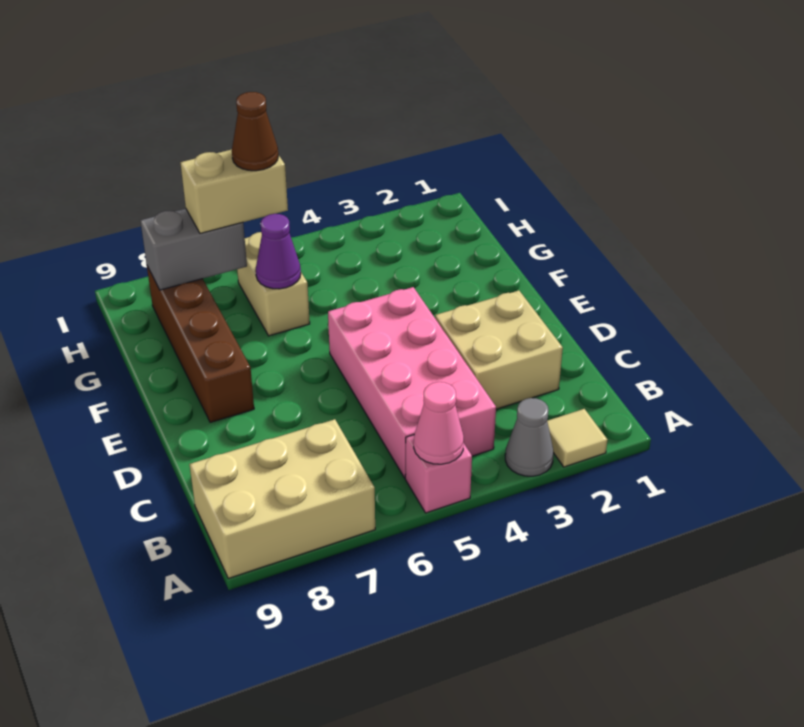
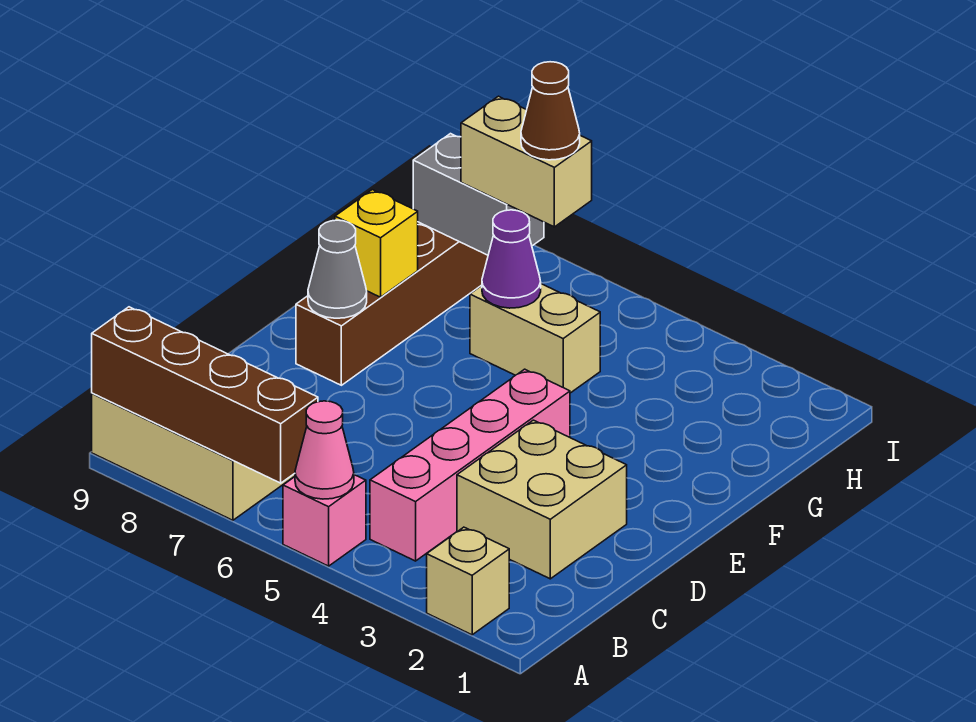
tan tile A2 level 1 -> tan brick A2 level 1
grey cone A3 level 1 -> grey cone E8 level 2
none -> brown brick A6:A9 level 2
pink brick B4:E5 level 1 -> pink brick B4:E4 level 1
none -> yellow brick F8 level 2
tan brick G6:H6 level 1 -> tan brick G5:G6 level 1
---
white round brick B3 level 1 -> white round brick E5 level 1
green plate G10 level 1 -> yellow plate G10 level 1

■ **Description of the task**: Begin at the line that has "pink brick B4:E5" in the entries above; stop after the line that has "tan brick G6:H6". Transcribe exactly those lines and no others.

■ **Reply**:
pink brick B4:E5 level 1 -> pink brick B4:E4 level 1
none -> yellow brick F8 level 2
tan brick G6:H6 level 1 -> tan brick G5:G6 level 1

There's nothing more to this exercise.